- _ASSIGNMENT_
Transcribe the data that follows without changing a word, and omit the pictures.

- _THE RECORDS_
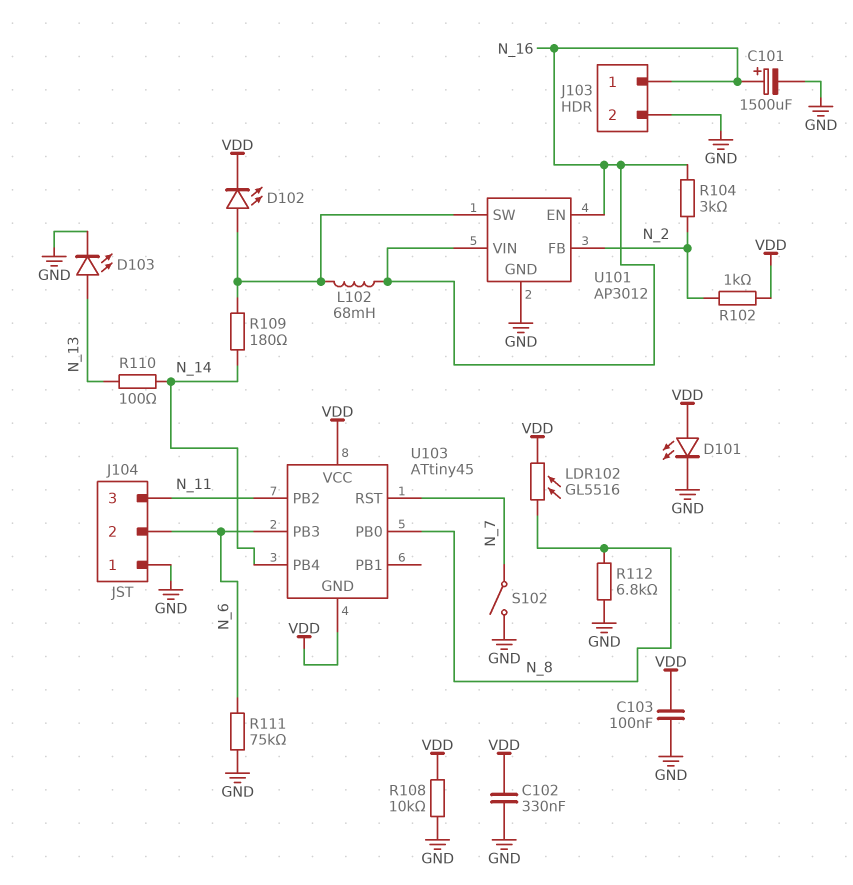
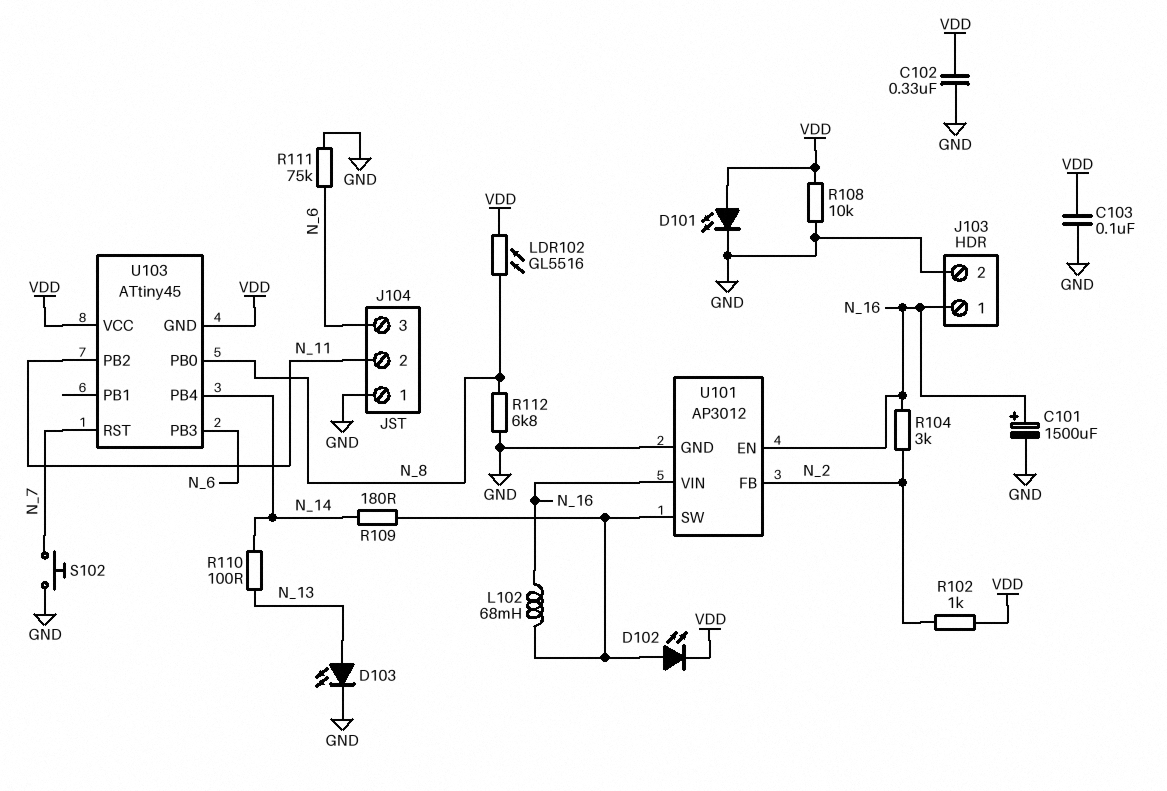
J104 pin 2: N_6 -> N_11
J104 pin 3: N_11 -> N_6
S102: switch (GND, N_7) -> button (GND, N_7)

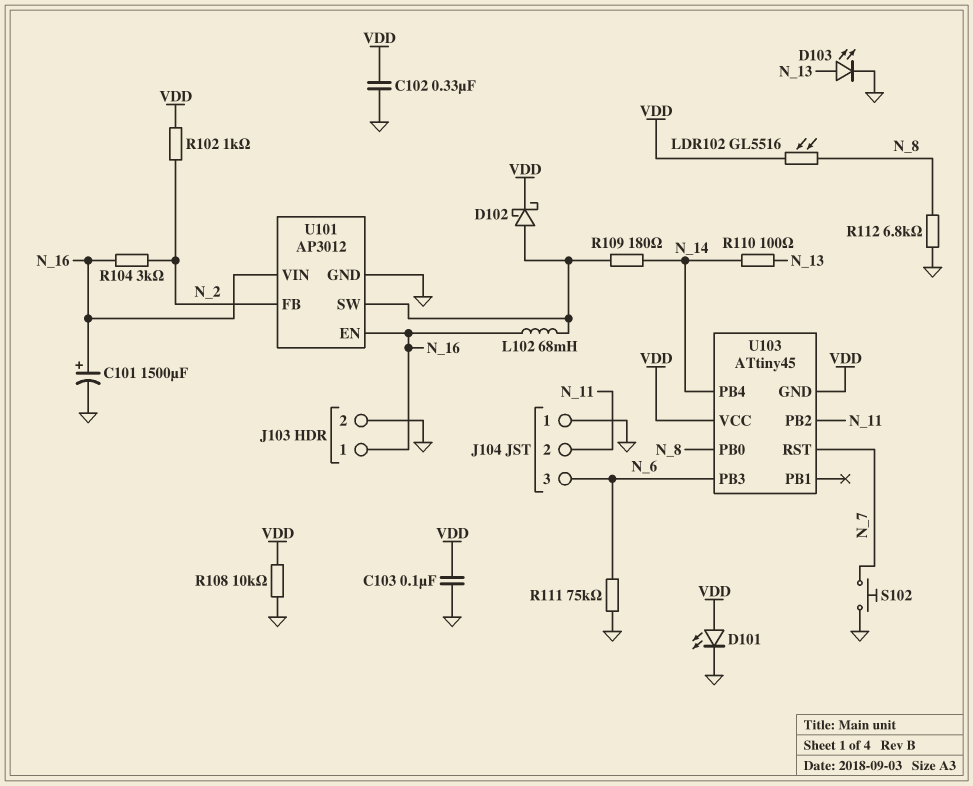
D102: LED (A U101/SW, K VDD) -> schottky (A U101/SW, K VDD)

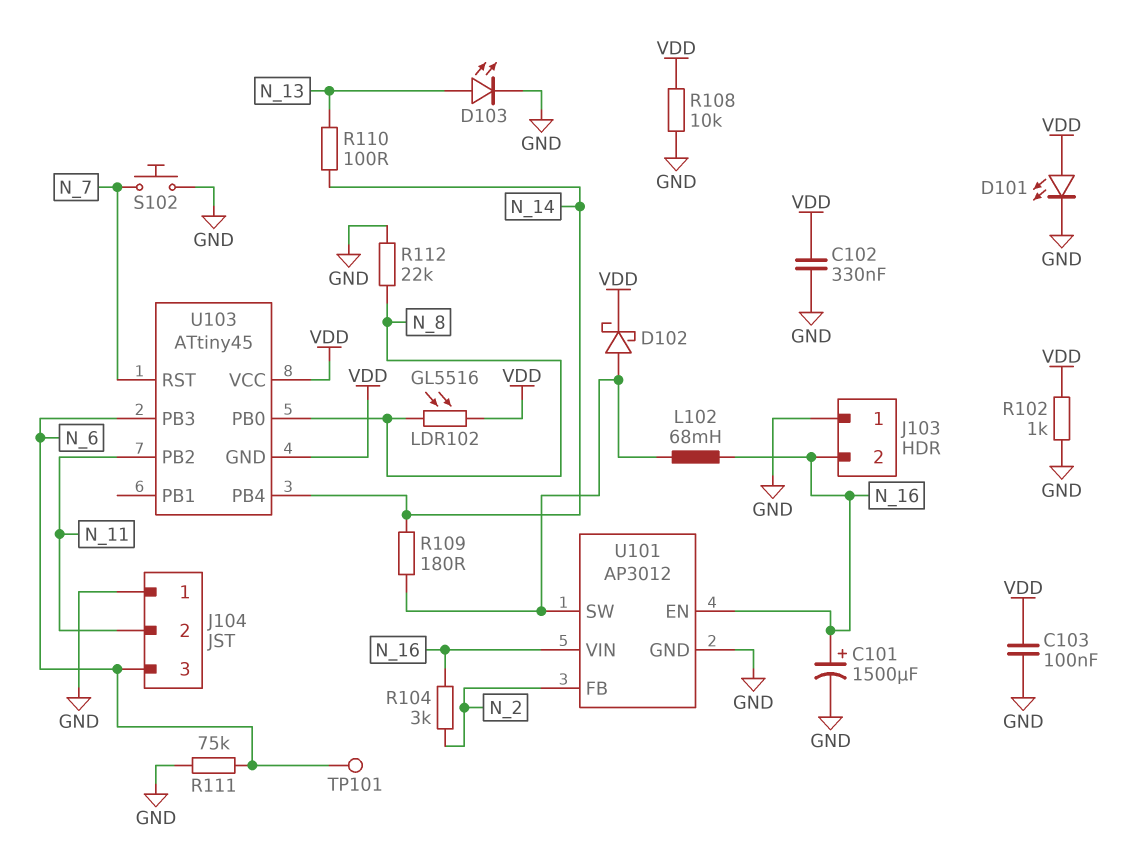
J103 pin 1: N_16 -> GND
J103 pin 2: GND -> N_16
R102: 1k (N_2, VDD) -> 1k (GND, VDD)
R112: 6.8k (GND, N_8) -> 22k (GND, N_8)
TP101: none -> test point (N_6)

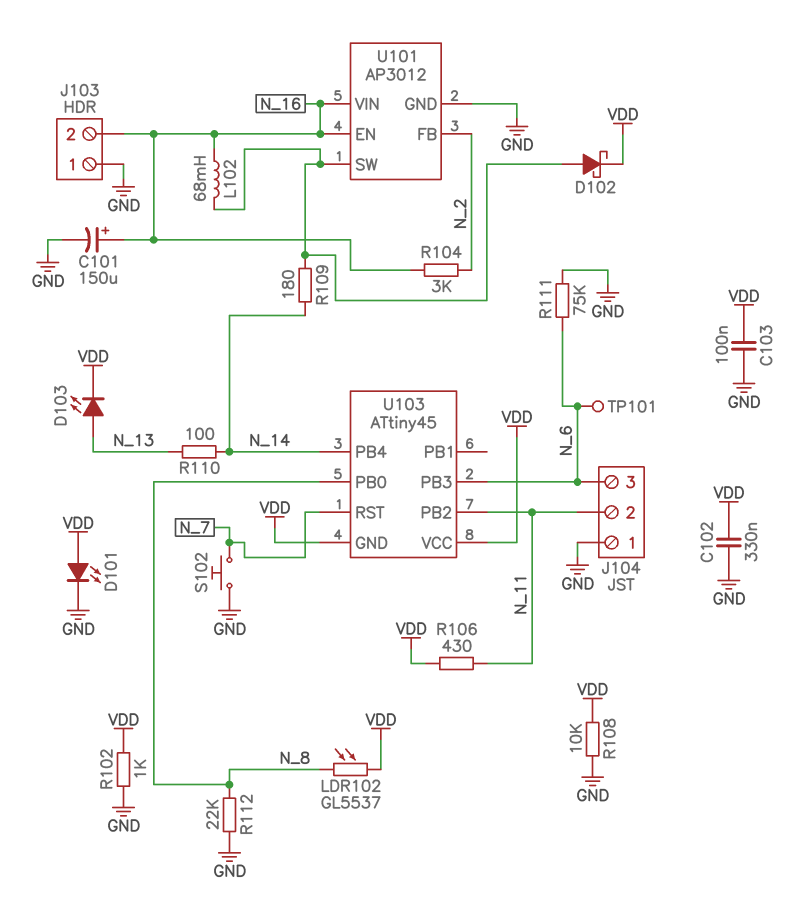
C101: 1500uF (plus N_16, minus GND) -> 150uF (plus N_16, minus GND)
D103: LED (A N_13, K GND) -> LED (A N_13, K VDD)
LDR102: GL5516 (N_8, VDD) -> GL5537 (N_8, VDD)
R106: none -> 430 (N_11, VDD)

- _RESPONSE TO THIS EXERCISE_
J104 pin 2: N_6 -> N_11
J104 pin 3: N_11 -> N_6
S102: switch (GND, N_7) -> button (GND, N_7)

D102: LED (A U101/SW, K VDD) -> schottky (A U101/SW, K VDD)

J103 pin 1: N_16 -> GND
J103 pin 2: GND -> N_16
R102: 1k (N_2, VDD) -> 1k (GND, VDD)
R112: 6.8k (GND, N_8) -> 22k (GND, N_8)
TP101: none -> test point (N_6)

C101: 1500uF (plus N_16, minus GND) -> 150uF (plus N_16, minus GND)
D103: LED (A N_13, K GND) -> LED (A N_13, K VDD)
LDR102: GL5516 (N_8, VDD) -> GL5537 (N_8, VDD)
R106: none -> 430 (N_11, VDD)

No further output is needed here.